What this task involves
Only one stretch of the data below is wanted: the lines starting at the one with "red flashlight: [251,464,350,526]" and ending at the one with "red shoe: [169,125,268,175]", both included, given again exactly.
_____
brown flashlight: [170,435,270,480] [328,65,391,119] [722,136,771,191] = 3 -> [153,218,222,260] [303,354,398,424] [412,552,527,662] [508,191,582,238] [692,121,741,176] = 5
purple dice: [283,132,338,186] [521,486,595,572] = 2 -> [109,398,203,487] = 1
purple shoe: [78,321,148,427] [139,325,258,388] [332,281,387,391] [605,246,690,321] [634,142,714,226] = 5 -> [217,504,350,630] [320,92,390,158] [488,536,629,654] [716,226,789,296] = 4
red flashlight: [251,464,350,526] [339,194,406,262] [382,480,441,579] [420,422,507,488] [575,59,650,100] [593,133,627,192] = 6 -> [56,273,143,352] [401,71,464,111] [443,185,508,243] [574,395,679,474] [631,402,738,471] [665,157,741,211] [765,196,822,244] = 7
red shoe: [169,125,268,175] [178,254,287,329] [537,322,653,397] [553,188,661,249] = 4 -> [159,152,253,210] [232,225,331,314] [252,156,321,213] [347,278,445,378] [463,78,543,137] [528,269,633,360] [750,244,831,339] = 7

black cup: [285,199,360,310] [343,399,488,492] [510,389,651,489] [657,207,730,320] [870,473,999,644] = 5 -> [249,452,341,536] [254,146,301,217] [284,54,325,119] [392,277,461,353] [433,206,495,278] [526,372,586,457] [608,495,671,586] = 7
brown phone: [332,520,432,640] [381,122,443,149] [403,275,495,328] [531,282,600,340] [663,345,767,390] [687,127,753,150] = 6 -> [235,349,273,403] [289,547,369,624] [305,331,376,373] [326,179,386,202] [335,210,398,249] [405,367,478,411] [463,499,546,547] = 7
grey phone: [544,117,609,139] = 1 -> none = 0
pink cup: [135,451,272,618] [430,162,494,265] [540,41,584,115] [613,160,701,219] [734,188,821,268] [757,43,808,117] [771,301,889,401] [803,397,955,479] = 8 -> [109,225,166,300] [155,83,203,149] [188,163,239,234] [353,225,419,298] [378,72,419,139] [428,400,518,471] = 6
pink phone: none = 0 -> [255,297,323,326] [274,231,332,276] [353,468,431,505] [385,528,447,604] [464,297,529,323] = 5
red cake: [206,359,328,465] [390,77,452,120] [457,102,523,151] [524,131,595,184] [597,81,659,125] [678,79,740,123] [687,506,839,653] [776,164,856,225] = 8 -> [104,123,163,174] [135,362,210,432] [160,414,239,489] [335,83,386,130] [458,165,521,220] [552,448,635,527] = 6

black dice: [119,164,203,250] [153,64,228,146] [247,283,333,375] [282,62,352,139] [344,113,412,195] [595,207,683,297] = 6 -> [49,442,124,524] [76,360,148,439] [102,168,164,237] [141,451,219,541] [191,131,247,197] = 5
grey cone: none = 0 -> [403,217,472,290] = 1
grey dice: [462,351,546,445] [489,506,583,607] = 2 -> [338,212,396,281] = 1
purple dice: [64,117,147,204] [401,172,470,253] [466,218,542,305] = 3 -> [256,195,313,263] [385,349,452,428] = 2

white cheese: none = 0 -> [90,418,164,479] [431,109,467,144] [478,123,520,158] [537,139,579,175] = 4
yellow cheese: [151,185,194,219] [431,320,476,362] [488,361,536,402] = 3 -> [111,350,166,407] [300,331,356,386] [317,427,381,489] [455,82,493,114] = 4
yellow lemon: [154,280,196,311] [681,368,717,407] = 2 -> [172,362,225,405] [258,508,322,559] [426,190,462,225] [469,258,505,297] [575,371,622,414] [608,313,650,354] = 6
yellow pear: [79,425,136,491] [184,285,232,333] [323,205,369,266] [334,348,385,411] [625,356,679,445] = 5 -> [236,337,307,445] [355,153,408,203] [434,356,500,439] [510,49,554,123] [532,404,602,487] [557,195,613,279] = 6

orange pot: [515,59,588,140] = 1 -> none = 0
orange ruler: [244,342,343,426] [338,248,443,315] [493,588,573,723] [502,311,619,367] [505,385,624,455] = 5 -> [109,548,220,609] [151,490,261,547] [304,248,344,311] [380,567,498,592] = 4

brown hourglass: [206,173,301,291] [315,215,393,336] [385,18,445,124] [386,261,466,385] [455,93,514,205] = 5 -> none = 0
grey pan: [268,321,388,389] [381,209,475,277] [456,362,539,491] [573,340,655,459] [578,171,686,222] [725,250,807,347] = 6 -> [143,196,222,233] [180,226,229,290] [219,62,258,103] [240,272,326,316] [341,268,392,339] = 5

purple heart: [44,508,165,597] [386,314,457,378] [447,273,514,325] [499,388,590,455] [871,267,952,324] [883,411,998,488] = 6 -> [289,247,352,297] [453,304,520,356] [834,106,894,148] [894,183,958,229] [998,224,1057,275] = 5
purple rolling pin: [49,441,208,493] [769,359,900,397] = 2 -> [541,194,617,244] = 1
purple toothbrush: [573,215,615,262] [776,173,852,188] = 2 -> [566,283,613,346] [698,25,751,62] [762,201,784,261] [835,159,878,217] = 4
_____
Response to the exercise
red flashlight: [251,464,350,526] [339,194,406,262] [382,480,441,579] [420,422,507,488] [575,59,650,100] [593,133,627,192] = 6 -> [56,273,143,352] [401,71,464,111] [443,185,508,243] [574,395,679,474] [631,402,738,471] [665,157,741,211] [765,196,822,244] = 7
red shoe: [169,125,268,175] [178,254,287,329] [537,322,653,397] [553,188,661,249] = 4 -> [159,152,253,210] [232,225,331,314] [252,156,321,213] [347,278,445,378] [463,78,543,137] [528,269,633,360] [750,244,831,339] = 7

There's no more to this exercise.